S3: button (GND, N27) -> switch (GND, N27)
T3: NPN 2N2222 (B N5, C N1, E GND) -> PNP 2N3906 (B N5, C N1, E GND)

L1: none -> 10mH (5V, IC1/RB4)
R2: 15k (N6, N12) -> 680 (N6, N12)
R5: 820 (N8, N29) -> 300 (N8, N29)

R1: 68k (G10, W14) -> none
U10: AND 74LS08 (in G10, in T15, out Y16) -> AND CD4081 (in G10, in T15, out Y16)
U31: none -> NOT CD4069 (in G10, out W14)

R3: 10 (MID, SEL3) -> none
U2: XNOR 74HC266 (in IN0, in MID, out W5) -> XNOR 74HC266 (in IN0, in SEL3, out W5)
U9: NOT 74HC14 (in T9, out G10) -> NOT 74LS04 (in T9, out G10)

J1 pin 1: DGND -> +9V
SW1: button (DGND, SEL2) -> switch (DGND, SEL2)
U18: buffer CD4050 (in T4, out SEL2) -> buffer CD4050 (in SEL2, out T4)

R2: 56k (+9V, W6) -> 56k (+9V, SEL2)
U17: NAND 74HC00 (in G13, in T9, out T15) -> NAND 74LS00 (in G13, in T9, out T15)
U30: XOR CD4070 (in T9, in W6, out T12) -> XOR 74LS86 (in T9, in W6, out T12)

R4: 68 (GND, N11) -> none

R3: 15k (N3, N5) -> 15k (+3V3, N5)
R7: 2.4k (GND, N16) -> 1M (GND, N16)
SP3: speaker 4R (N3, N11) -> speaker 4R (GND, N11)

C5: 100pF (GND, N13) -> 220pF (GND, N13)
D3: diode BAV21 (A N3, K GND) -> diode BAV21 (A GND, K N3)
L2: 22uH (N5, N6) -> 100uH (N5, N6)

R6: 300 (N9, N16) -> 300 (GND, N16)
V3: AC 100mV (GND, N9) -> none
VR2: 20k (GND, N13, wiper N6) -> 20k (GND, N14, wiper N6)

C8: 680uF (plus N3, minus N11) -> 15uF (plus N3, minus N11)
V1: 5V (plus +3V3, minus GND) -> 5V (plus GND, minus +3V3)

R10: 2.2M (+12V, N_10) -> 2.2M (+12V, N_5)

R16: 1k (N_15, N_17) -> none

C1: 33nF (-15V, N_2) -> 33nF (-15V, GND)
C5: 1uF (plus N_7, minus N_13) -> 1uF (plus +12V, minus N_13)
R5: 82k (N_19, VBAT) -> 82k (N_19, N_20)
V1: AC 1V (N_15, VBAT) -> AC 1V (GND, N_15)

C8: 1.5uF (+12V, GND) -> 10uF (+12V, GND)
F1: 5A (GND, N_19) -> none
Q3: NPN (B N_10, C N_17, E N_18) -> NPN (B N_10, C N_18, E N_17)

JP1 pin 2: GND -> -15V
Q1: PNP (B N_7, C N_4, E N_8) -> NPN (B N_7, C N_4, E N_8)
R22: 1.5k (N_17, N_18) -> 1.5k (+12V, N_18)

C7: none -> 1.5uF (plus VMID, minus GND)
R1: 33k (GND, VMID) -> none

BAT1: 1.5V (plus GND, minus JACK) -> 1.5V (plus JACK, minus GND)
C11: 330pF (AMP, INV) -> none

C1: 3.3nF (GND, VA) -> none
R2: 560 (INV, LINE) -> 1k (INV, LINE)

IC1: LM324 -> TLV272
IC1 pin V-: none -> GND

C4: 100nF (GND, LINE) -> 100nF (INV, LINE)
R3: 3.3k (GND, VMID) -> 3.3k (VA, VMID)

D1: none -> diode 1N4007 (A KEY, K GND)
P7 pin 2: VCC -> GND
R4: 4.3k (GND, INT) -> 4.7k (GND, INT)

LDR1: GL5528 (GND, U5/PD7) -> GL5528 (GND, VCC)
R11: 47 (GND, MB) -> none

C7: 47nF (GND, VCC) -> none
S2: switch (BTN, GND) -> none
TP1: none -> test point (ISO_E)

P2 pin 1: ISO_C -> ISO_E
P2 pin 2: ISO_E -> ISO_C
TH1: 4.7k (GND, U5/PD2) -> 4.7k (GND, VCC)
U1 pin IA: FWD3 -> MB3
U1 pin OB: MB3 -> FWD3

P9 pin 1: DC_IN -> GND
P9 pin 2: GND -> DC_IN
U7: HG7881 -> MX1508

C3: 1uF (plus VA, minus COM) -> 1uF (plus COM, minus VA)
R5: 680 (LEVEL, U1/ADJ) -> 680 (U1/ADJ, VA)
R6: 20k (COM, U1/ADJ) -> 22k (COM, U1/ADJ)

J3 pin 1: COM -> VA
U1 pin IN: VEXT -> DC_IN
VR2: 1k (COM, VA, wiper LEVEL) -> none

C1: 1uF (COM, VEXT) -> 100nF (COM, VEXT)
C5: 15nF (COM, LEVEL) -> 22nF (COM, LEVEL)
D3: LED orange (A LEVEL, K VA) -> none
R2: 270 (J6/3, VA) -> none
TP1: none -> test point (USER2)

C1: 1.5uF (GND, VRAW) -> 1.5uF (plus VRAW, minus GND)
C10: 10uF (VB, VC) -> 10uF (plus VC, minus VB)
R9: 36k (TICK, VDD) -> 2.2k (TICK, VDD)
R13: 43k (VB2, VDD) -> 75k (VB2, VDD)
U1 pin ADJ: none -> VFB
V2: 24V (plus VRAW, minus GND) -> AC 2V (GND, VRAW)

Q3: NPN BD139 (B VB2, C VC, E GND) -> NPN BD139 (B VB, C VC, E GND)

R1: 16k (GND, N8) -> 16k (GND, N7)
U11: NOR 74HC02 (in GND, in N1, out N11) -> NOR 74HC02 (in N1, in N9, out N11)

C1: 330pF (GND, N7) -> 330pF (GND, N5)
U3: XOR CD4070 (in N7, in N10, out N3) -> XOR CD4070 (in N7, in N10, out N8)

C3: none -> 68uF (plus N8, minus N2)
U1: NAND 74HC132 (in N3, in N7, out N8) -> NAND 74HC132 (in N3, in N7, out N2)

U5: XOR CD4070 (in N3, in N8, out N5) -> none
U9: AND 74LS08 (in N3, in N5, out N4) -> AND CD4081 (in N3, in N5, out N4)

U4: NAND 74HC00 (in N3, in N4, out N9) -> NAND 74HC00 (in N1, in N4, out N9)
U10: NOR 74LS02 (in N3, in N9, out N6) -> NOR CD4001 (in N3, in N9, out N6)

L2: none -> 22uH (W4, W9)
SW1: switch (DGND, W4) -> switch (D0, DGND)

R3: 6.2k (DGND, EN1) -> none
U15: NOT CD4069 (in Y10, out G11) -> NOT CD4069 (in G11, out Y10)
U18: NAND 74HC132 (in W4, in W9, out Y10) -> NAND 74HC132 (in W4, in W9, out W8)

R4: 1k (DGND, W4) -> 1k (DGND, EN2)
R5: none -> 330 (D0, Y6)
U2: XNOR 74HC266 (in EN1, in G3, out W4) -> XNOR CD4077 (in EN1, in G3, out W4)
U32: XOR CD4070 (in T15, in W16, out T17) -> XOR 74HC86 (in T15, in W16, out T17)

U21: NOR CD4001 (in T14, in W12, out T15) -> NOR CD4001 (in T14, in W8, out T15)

◆ **Work order**: Where the string "VRAW" occurs in a line of the listing, copy the line.

◆ **Response below**:
C1: 1.5uF (GND, VRAW) -> 1.5uF (plus VRAW, minus GND)
V2: 24V (plus VRAW, minus GND) -> AC 2V (GND, VRAW)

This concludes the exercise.